WHAT IS NEEDED: Find how many lines below hold "gris", and give that number as the entire answer.

INFORMATION:
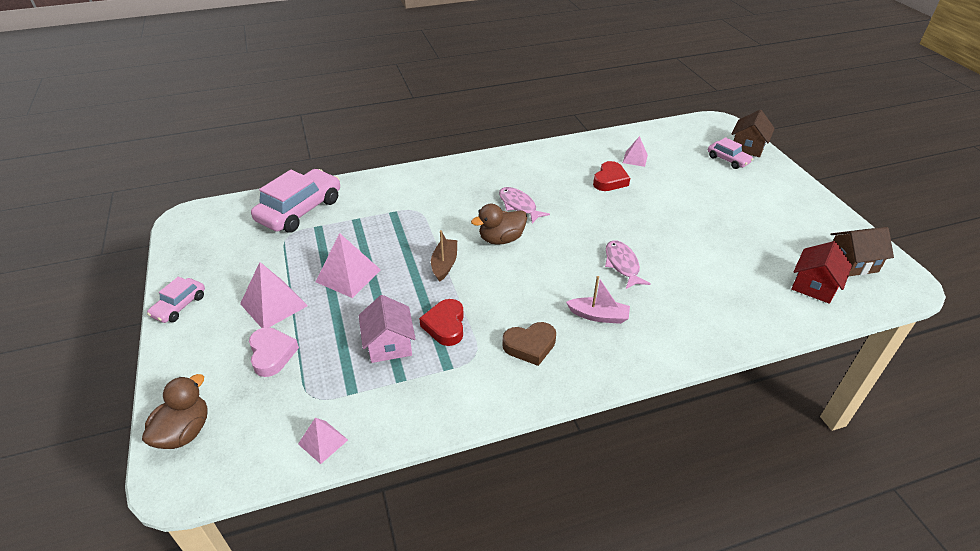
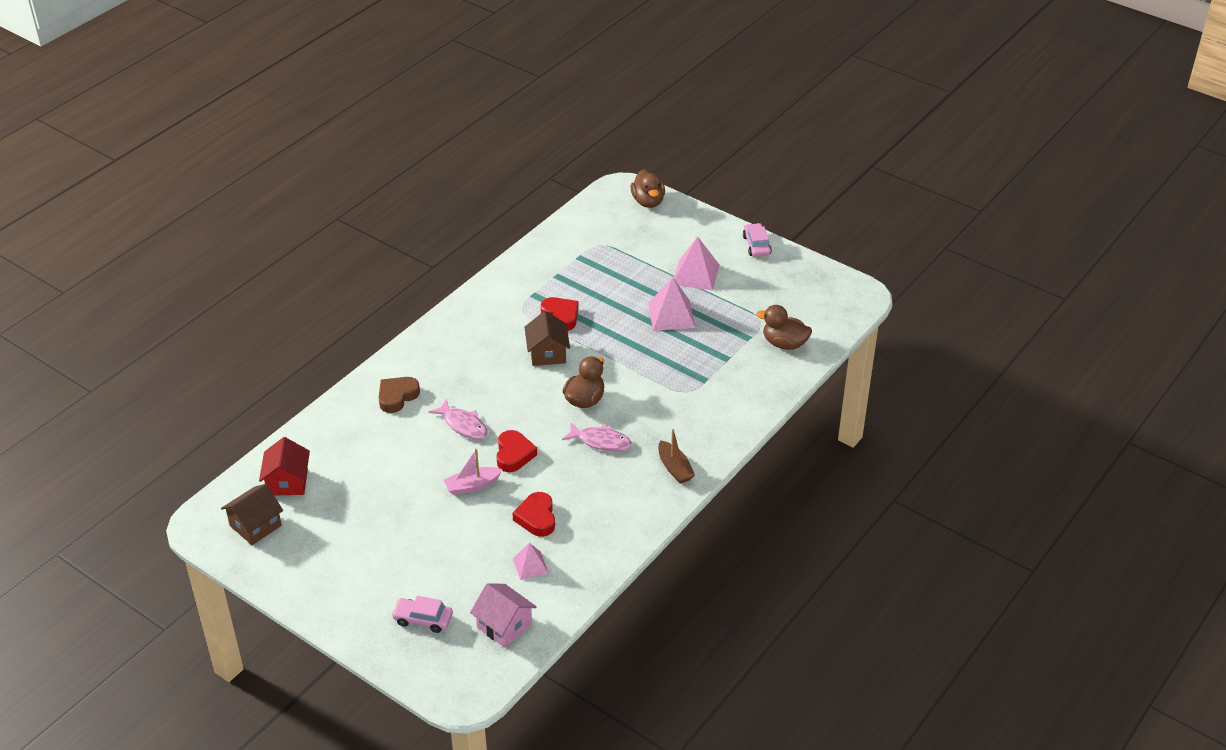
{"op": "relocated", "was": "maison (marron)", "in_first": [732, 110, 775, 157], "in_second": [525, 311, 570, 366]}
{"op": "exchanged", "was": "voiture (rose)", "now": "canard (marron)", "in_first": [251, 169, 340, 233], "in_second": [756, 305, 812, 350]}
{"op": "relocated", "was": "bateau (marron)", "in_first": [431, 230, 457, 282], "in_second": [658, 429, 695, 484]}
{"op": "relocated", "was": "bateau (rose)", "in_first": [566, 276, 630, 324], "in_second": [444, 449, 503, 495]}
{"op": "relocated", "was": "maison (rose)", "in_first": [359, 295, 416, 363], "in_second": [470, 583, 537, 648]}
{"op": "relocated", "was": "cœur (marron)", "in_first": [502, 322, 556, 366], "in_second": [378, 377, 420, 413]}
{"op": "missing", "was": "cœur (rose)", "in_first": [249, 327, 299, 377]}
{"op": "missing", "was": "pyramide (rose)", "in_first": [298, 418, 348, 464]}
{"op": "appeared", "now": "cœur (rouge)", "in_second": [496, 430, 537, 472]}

...

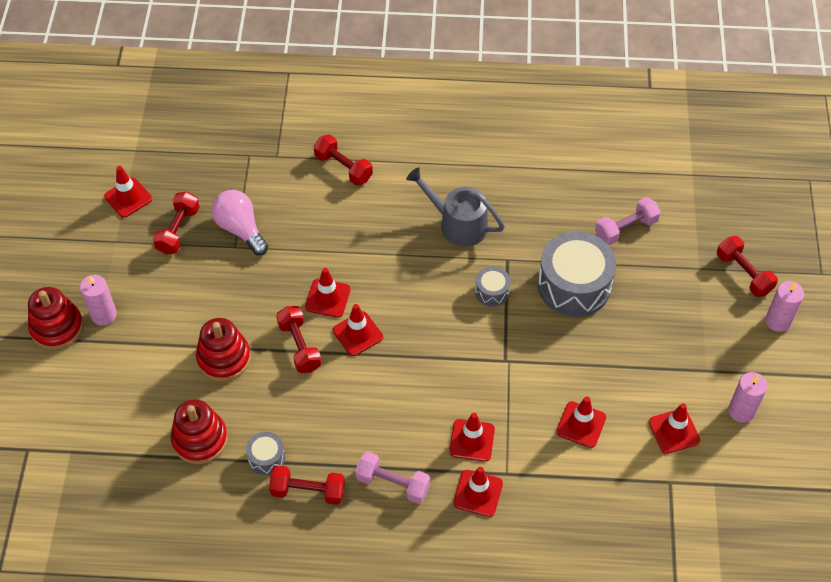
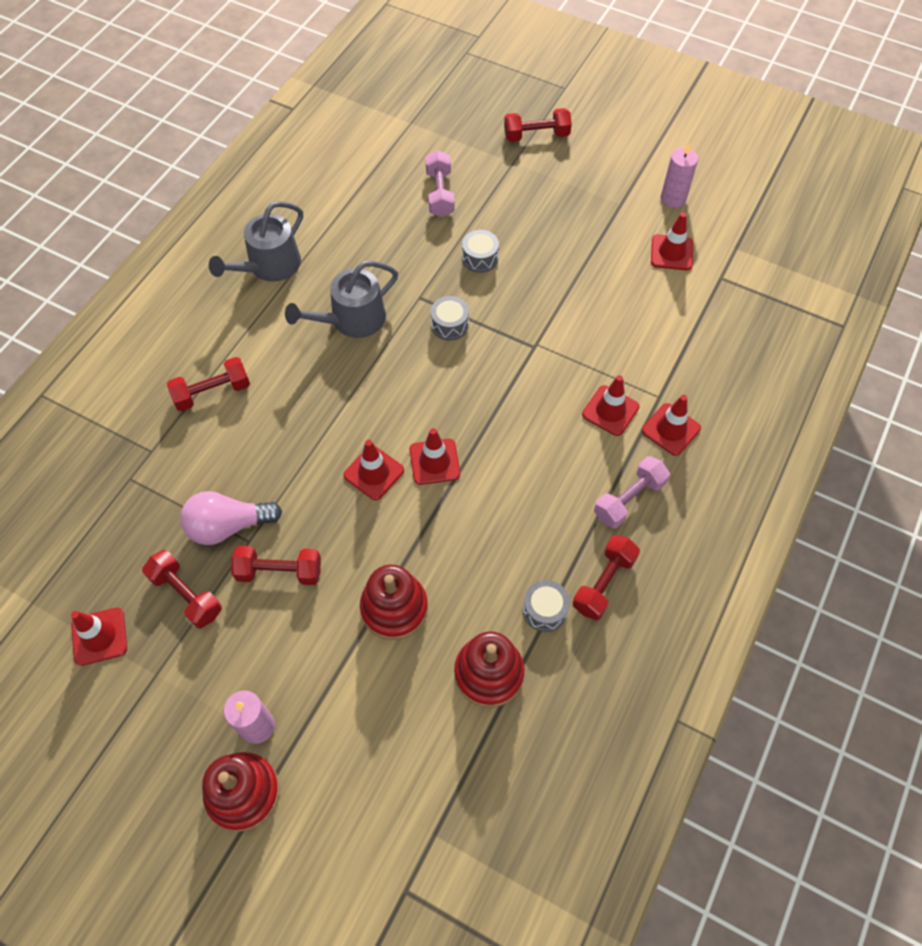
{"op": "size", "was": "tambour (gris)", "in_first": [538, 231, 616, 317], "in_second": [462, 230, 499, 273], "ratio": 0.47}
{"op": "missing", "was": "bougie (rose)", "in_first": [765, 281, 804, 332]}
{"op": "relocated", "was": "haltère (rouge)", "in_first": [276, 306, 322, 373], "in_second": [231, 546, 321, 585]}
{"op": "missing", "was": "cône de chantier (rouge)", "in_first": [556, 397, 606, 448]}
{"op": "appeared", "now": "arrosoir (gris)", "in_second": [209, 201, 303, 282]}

TASK ANSWER: 2